* start *

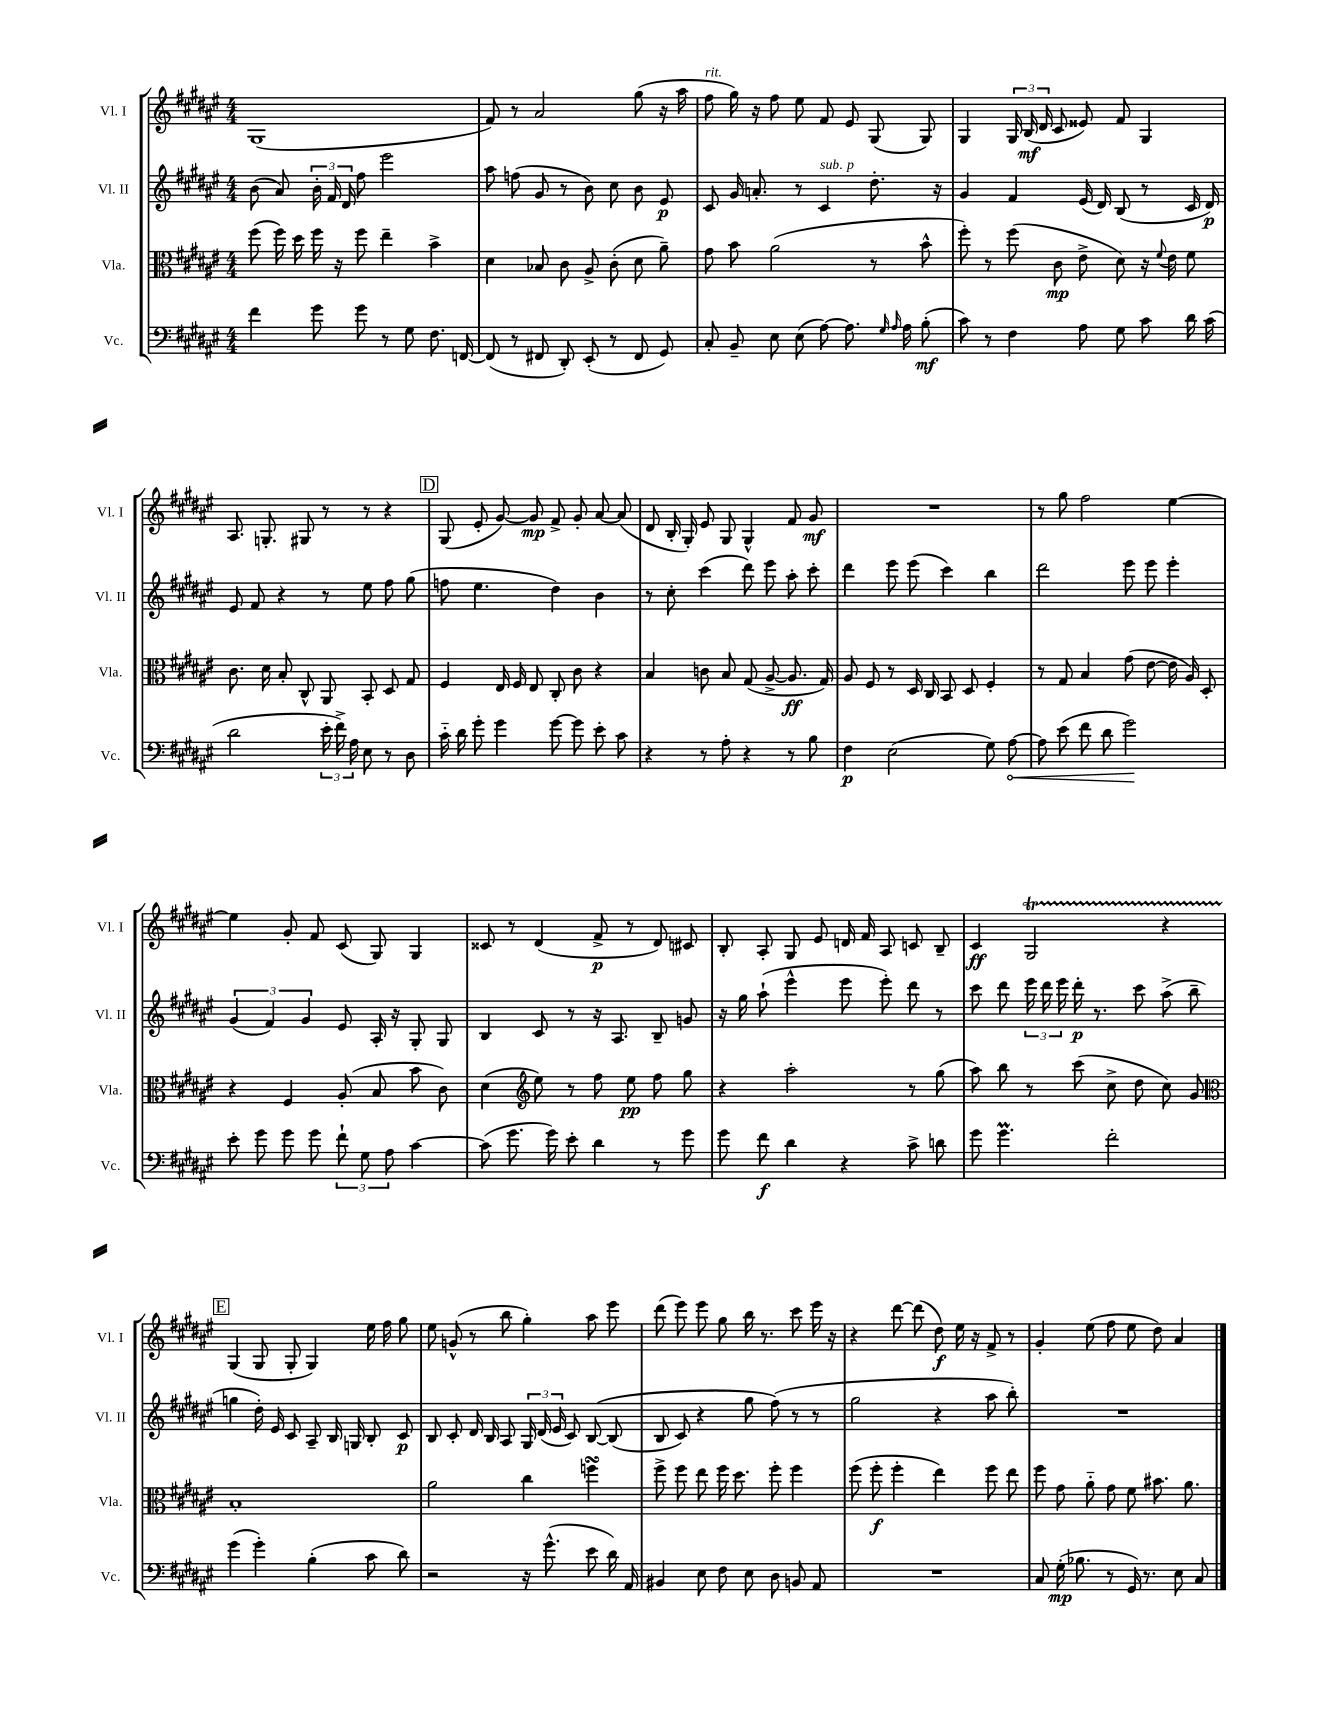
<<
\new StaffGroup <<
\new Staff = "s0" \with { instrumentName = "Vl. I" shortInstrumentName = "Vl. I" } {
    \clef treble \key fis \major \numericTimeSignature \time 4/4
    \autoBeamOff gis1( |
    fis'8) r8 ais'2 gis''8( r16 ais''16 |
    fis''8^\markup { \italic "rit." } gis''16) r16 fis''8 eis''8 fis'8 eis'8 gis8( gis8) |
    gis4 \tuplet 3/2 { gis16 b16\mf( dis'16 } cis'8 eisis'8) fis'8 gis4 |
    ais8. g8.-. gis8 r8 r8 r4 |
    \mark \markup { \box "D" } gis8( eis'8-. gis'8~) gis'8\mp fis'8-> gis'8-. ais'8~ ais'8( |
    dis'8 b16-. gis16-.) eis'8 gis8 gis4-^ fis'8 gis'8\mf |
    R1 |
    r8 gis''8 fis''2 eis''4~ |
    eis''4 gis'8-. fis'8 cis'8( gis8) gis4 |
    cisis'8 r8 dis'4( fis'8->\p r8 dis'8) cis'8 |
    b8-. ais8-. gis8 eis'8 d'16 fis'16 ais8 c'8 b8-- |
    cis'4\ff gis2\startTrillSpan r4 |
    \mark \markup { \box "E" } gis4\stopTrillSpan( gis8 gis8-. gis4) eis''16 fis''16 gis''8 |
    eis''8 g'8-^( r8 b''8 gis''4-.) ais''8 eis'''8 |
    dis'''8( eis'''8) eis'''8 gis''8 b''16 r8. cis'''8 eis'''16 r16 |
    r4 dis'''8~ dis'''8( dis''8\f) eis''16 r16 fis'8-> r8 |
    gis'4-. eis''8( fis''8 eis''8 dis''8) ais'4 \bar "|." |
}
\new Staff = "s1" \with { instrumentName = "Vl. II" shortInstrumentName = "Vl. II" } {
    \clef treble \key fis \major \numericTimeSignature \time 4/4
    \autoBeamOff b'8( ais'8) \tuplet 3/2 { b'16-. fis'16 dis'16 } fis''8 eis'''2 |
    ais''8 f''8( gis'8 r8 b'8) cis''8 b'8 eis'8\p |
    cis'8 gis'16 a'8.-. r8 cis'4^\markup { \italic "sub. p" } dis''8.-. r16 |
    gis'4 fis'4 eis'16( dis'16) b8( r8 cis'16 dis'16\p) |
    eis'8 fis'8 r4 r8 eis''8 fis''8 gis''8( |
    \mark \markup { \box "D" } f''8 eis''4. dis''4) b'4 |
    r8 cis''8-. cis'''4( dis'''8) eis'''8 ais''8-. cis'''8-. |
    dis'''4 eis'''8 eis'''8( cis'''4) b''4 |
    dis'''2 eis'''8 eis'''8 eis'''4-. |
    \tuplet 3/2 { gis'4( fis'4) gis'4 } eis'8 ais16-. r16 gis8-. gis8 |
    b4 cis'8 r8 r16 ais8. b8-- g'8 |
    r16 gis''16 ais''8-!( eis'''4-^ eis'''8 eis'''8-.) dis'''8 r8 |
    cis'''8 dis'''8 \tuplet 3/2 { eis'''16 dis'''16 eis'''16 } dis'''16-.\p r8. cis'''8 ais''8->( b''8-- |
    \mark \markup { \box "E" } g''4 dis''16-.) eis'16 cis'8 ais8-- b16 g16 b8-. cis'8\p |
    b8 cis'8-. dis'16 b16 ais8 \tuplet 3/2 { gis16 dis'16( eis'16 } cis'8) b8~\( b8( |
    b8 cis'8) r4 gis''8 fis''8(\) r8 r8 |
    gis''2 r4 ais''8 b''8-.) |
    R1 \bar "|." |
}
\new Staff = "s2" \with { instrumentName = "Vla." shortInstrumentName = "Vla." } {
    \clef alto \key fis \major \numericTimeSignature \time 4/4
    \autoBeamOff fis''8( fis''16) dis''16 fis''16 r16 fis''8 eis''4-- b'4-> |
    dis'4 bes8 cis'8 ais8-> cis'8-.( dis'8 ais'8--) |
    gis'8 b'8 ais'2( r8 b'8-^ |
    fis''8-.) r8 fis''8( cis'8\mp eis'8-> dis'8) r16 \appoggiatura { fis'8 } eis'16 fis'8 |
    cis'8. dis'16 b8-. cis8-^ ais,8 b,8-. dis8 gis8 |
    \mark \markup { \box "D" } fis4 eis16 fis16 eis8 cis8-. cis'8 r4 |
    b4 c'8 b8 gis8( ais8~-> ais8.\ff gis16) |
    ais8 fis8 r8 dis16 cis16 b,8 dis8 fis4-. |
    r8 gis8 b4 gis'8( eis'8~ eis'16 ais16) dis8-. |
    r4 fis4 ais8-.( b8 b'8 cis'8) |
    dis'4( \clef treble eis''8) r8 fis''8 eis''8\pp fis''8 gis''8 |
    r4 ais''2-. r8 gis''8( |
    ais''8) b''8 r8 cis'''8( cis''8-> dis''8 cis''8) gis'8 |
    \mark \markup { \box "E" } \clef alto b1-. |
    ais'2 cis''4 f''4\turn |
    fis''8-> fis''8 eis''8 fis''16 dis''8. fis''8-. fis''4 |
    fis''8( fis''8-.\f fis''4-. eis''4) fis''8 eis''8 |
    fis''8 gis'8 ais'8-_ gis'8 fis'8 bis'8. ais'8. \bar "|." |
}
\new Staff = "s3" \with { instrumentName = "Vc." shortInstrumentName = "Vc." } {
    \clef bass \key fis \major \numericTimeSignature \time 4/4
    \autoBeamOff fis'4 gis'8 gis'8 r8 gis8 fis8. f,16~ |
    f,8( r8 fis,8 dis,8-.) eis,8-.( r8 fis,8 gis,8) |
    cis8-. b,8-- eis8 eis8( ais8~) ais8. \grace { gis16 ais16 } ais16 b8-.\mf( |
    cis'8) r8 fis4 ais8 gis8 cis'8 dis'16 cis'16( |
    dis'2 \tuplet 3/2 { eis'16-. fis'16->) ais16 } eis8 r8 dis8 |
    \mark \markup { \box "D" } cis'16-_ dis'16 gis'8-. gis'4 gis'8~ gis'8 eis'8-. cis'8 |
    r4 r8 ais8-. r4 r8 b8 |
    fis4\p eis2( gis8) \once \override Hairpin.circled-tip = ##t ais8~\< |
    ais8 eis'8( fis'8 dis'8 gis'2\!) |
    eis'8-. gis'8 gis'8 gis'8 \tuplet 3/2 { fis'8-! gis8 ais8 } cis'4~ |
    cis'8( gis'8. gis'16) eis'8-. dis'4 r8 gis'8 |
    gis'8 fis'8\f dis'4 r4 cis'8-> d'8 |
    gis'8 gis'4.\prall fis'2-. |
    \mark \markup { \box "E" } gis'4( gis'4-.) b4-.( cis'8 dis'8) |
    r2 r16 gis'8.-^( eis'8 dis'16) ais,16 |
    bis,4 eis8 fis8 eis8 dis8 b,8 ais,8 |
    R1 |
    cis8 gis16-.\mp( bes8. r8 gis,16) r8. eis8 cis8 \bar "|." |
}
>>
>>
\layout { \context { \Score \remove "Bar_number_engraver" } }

* end *

§ WHAT TO DO
Pull out every line of the listing above verbatim, leaving the pictures out of your answer.

§ OUTPUT FOR THIS TASK
<<
\new StaffGroup <<
\new Staff = "s0" \with { instrumentName = "Vl. I" shortInstrumentName = "Vl. I" } {
    \clef treble \key fis \major \numericTimeSignature \time 4/4
    \autoBeamOff gis1( |
    fis'8) r8 ais'2 gis''8( r16 ais''16 |
    fis''8^\markup { \italic "rit." } gis''16) r16 fis''8 eis''8 fis'8 eis'8 gis8( gis8) |
    gis4 \tuplet 3/2 { gis16 b16\mf( dis'16 } cis'8 eisis'8) fis'8 gis4 |
    ais8. g8.-. gis8 r8 r8 r4 |
    \mark \markup { \box "D" } gis8( eis'8-. gis'8~) gis'8\mp fis'8-> gis'8-. ais'8~ ais'8( |
    dis'8 b16-. gis16-.) eis'8 gis8 gis4-^ fis'8 gis'8\mf |
    R1 |
    r8 gis''8 fis''2 eis''4~ |
    eis''4 gis'8-. fis'8 cis'8( gis8) gis4 |
    cisis'8 r8 dis'4( fis'8->\p r8 dis'8) cis'8 |
    b8-. ais8-. gis8 eis'8 d'16 fis'16 ais8 c'8 b8-- |
    cis'4\ff gis2\startTrillSpan r4 |
    \mark \markup { \box "E" } gis4\stopTrillSpan( gis8 gis8-. gis4) eis''16 fis''16 gis''8 |
    eis''8 g'8-^( r8 b''8 gis''4-.) ais''8 eis'''8 |
    dis'''8( eis'''8) eis'''8 gis''8 b''16 r8. cis'''8 eis'''16 r16 |
    r4 dis'''8~ dis'''8( dis''8\f) eis''16 r16 fis'8-> r8 |
    gis'4-. eis''8( fis''8 eis''8 dis''8) ais'4 \bar "|." |
}
\new Staff = "s1" \with { instrumentName = "Vl. II" shortInstrumentName = "Vl. II" } {
    \clef treble \key fis \major \numericTimeSignature \time 4/4
    \autoBeamOff b'8( ais'8) \tuplet 3/2 { b'16-. fis'16 dis'16 } fis''8 eis'''2 |
    ais''8 f''8( gis'8 r8 b'8) cis''8 b'8 eis'8\p |
    cis'8 gis'16 a'8.-. r8 cis'4^\markup { \italic "sub. p" } dis''8.-. r16 |
    gis'4 fis'4 eis'16( dis'16) b8( r8 cis'16 dis'16\p) |
    eis'8 fis'8 r4 r8 eis''8 fis''8 gis''8( |
    \mark \markup { \box "D" } f''8 eis''4. dis''4) b'4 |
    r8 cis''8-. cis'''4( dis'''8) eis'''8 ais''8-. cis'''8-. |
    dis'''4 eis'''8 eis'''8( cis'''4) b''4 |
    dis'''2 eis'''8 eis'''8 eis'''4-. |
    \tuplet 3/2 { gis'4( fis'4) gis'4 } eis'8 ais16-. r16 gis8-. gis8 |
    b4 cis'8 r8 r16 ais8. b8-- g'8 |
    r16 gis''16 ais''8-!( eis'''4-^ eis'''8 eis'''8-.) dis'''8 r8 |
    cis'''8 dis'''8 \tuplet 3/2 { eis'''16 dis'''16 eis'''16 } dis'''16-.\p r8. cis'''8 ais''8->( b''8-- |
    \mark \markup { \box "E" } g''4 dis''16-.) eis'16 cis'8 ais8-- b16 g16 b8-. cis'8\p |
    b8 cis'8-. dis'16 b16 ais8 \tuplet 3/2 { gis16 dis'16( eis'16 } cis'8) b8~\( b8( |
    b8 cis'8) r4 gis''8 fis''8(\) r8 r8 |
    gis''2 r4 ais''8 b''8-.) |
    R1 \bar "|." |
}
\new Staff = "s2" \with { instrumentName = "Vla." shortInstrumentName = "Vla." } {
    \clef alto \key fis \major \numericTimeSignature \time 4/4
    \autoBeamOff fis''8( fis''16) dis''16 fis''16 r16 fis''8 eis''4-- b'4-> |
    dis'4 bes8 cis'8 ais8-> cis'8-.( dis'8 ais'8--) |
    gis'8 b'8 ais'2( r8 b'8-^ |
    fis''8-.) r8 fis''8( cis'8\mp eis'8-> dis'8) r16 \appoggiatura { fis'8 } eis'16 fis'8 |
    cis'8. dis'16 b8-. cis8-^ ais,8 b,8-. dis8 gis8 |
    \mark \markup { \box "D" } fis4 eis16 fis16 eis8 cis8-. cis'8 r4 |
    b4 c'8 b8 gis8( ais8~-> ais8.\ff gis16) |
    ais8 fis8 r8 dis16 cis16 b,8 dis8 fis4-. |
    r8 gis8 b4 gis'8( eis'8~ eis'16 ais16) dis8-. |
    r4 fis4 ais8-.( b8 b'8 cis'8) |
    dis'4( \clef treble eis''8) r8 fis''8 eis''8\pp fis''8 gis''8 |
    r4 ais''2-. r8 gis''8( |
    ais''8) b''8 r8 cis'''8( cis''8-> dis''8 cis''8) gis'8 |
    \mark \markup { \box "E" } \clef alto b1-. |
    ais'2 cis''4 f''4\turn |
    fis''8-> fis''8 eis''8 fis''16 dis''8. fis''8-. fis''4 |
    fis''8( fis''8-.\f fis''4-. eis''4) fis''8 eis''8 |
    fis''8 gis'8 ais'8-_ gis'8 fis'8 bis'8. ais'8. \bar "|." |
}
\new Staff = "s3" \with { instrumentName = "Vc." shortInstrumentName = "Vc." } {
    \clef bass \key fis \major \numericTimeSignature \time 4/4
    \autoBeamOff fis'4 gis'8 gis'8 r8 gis8 fis8. f,16~ |
    f,8( r8 fis,8 dis,8-.) eis,8-.( r8 fis,8 gis,8) |
    cis8-. b,8-- eis8 eis8( ais8~) ais8. \grace { gis16 ais16 } ais16 b8-.\mf( |
    cis'8) r8 fis4 ais8 gis8 cis'8 dis'16 cis'16( |
    dis'2 \tuplet 3/2 { eis'16-. fis'16->) ais16 } eis8 r8 dis8 |
    \mark \markup { \box "D" } cis'16-_ dis'16 gis'8-. gis'4 gis'8~ gis'8 eis'8-. cis'8 |
    r4 r8 ais8-. r4 r8 b8 |
    fis4\p eis2( gis8) \once \override Hairpin.circled-tip = ##t ais8~\< |
    ais8 eis'8( fis'8 dis'8 gis'2\!) |
    eis'8-. gis'8 gis'8 gis'8 \tuplet 3/2 { fis'8-! gis8 ais8 } cis'4~ |
    cis'8( gis'8. gis'16) eis'8-. dis'4 r8 gis'8 |
    gis'8 fis'8\f dis'4 r4 cis'8-> d'8 |
    gis'8 gis'4.\prall fis'2-. |
    \mark \markup { \box "E" } gis'4( gis'4-.) b4-.( cis'8 dis'8) |
    r2 r16 gis'8.-^( eis'8 dis'16) ais,16 |
    bis,4 eis8 fis8 eis8 dis8 b,8 ais,8 |
    R1 |
    cis8 gis16-.\mp( bes8. r8 gis,16) r8. eis8 cis8 \bar "|." |
}
>>
>>
\layout { \context { \Score \remove "Bar_number_engraver" } }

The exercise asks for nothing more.